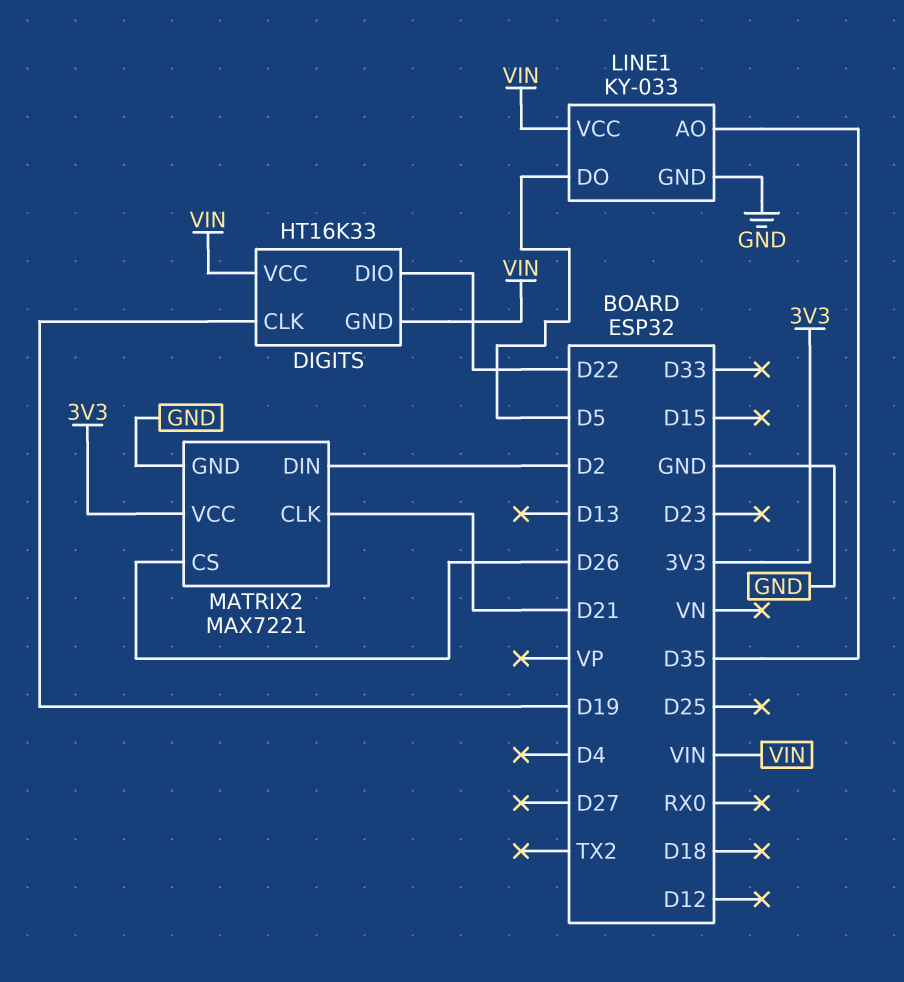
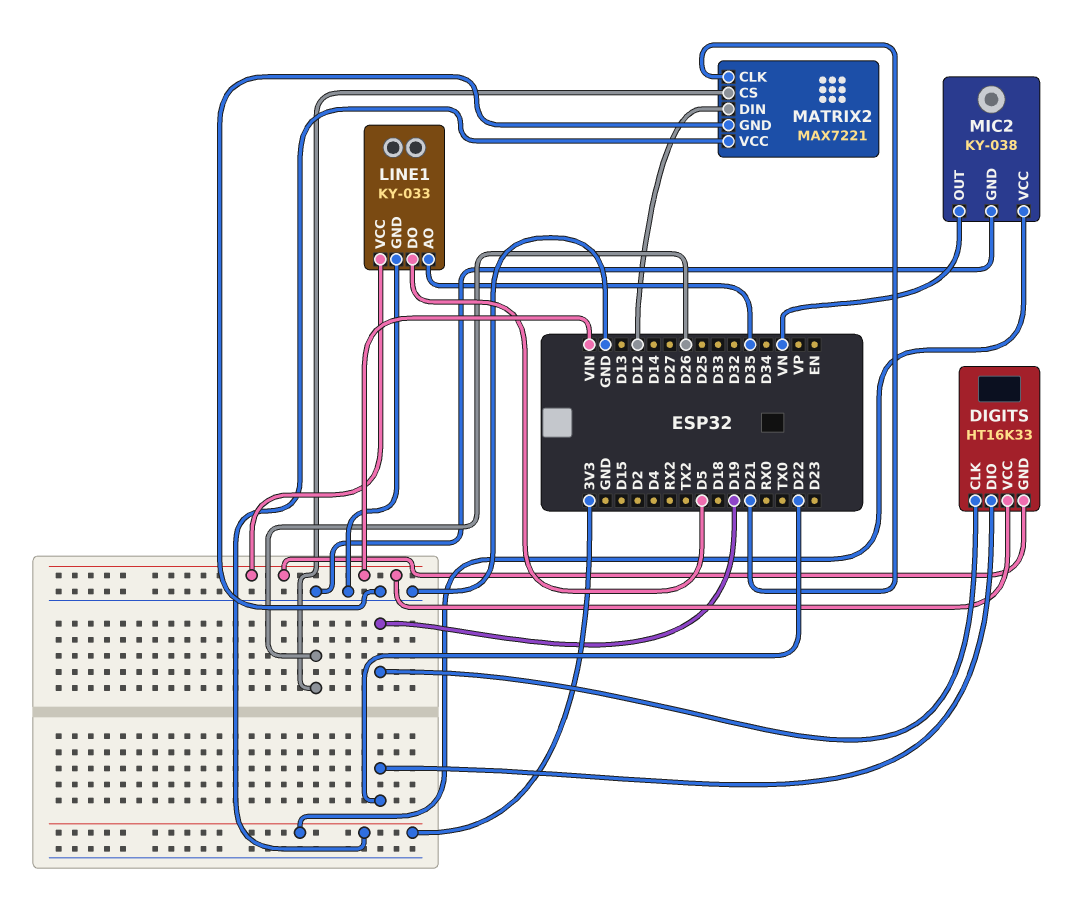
MATRIX2 pin DIN: D2 -> D12
MIC2: none -> KY-038
MIC2 pin GND: none -> GND
MIC2 pin OUT: none -> VN
MIC2 pin VCC: none -> 3V3

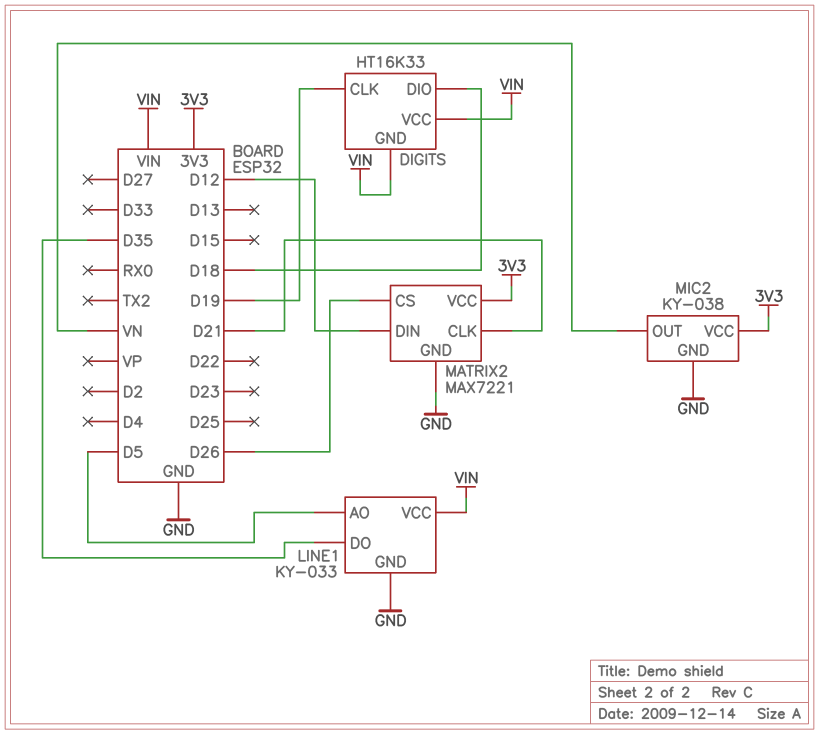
DIGITS pin DIO: D22 -> D18
LINE1 pin AO: D35 -> D5
LINE1 pin DO: D5 -> D35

▶ [WHAT TO WORK ON]
With the pictures omitted, repeat the full set of records above exactly.

▶ [SOLUTION TO THE EXERCISE]
MATRIX2 pin DIN: D2 -> D12
MIC2: none -> KY-038
MIC2 pin GND: none -> GND
MIC2 pin OUT: none -> VN
MIC2 pin VCC: none -> 3V3

DIGITS pin DIO: D22 -> D18
LINE1 pin AO: D35 -> D5
LINE1 pin DO: D5 -> D35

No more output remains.